▽
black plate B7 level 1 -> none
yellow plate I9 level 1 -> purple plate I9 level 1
△
▽
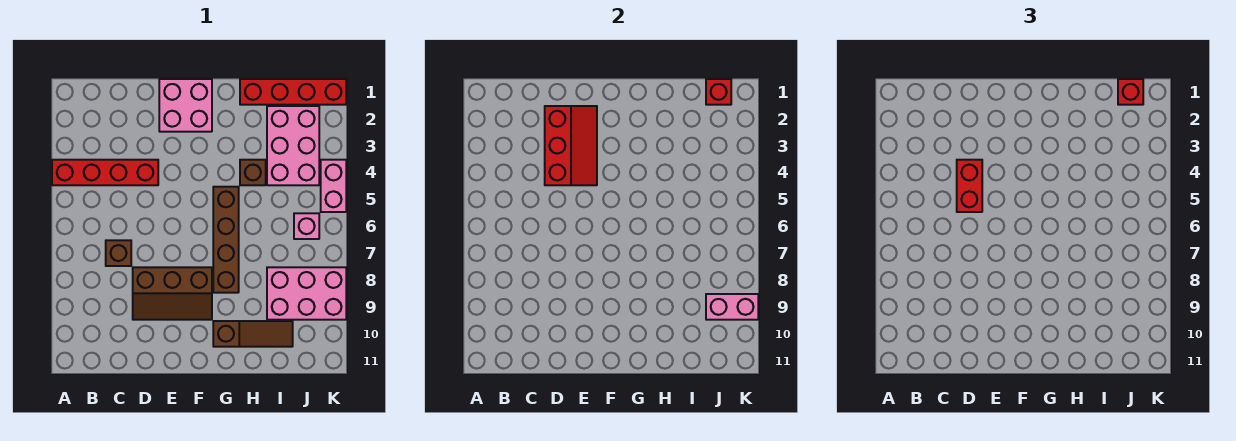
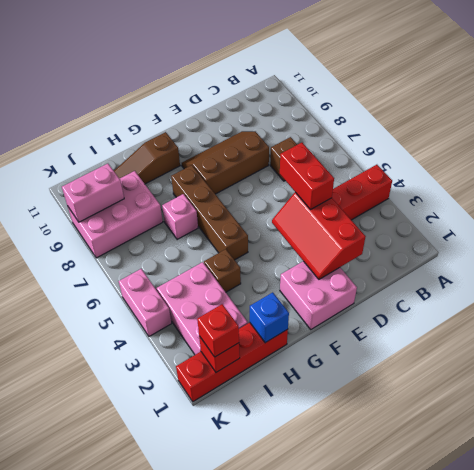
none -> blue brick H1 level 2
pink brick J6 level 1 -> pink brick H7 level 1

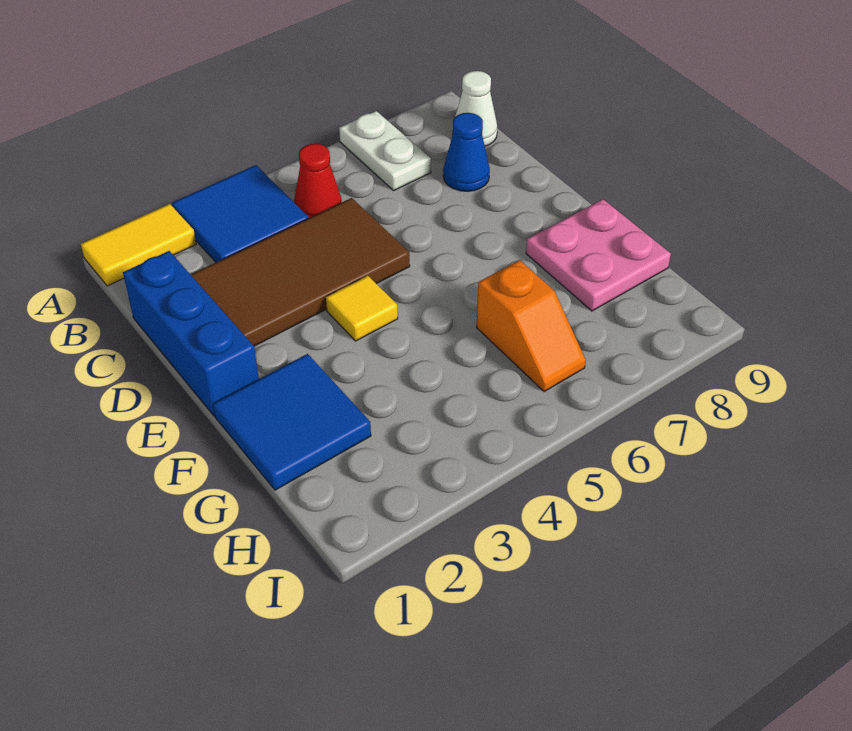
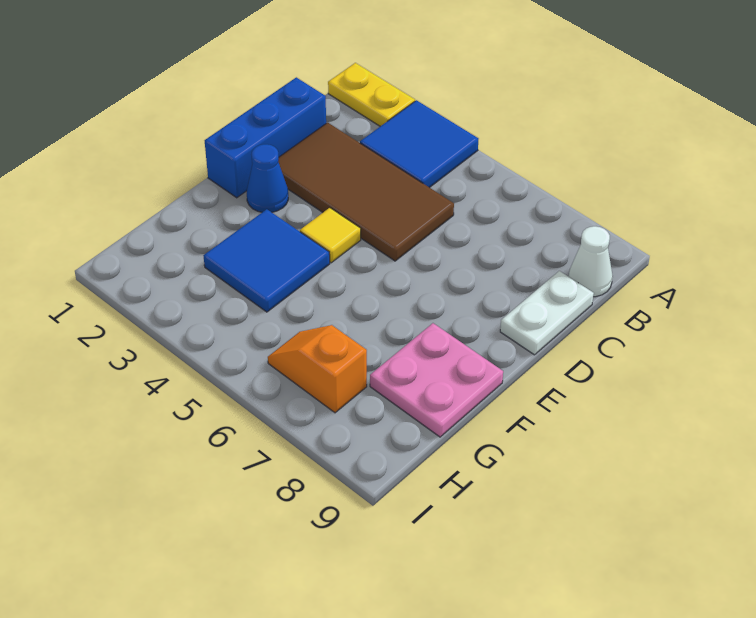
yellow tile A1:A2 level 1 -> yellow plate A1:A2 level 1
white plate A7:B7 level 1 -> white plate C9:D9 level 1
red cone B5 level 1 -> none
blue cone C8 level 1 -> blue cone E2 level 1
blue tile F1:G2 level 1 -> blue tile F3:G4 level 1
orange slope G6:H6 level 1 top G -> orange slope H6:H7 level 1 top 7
△
▽
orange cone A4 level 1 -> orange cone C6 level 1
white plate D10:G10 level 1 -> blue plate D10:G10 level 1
△
Of the entries listed above, reproduce only the lines starting at the line containing "yellow tile A1:A2" and ending at the line containing "orange slope G6:H6". Include both, exactly as they stand.

=== Answer for this exercise ===
yellow tile A1:A2 level 1 -> yellow plate A1:A2 level 1
white plate A7:B7 level 1 -> white plate C9:D9 level 1
red cone B5 level 1 -> none
blue cone C8 level 1 -> blue cone E2 level 1
blue tile F1:G2 level 1 -> blue tile F3:G4 level 1
orange slope G6:H6 level 1 top G -> orange slope H6:H7 level 1 top 7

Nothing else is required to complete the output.